Itemized modification records:
□ □ □ □ □ □ □
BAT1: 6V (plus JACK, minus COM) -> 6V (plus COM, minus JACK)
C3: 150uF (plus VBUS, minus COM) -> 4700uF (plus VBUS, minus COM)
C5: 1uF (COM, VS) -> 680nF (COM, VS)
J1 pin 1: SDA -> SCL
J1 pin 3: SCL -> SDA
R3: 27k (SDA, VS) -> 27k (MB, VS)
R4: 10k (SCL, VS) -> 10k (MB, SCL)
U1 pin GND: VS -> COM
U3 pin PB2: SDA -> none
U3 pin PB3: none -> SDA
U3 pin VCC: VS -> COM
□ □ □ □ □ □ □
• _Task instructions_
Once the line with "U3 pin PB2: SDA -> none" is found, transcribe it and each line after it through the final line of the entries, exactly and only.

• _Output of the task_
U3 pin PB2: SDA -> none
U3 pin PB3: none -> SDA
U3 pin VCC: VS -> COM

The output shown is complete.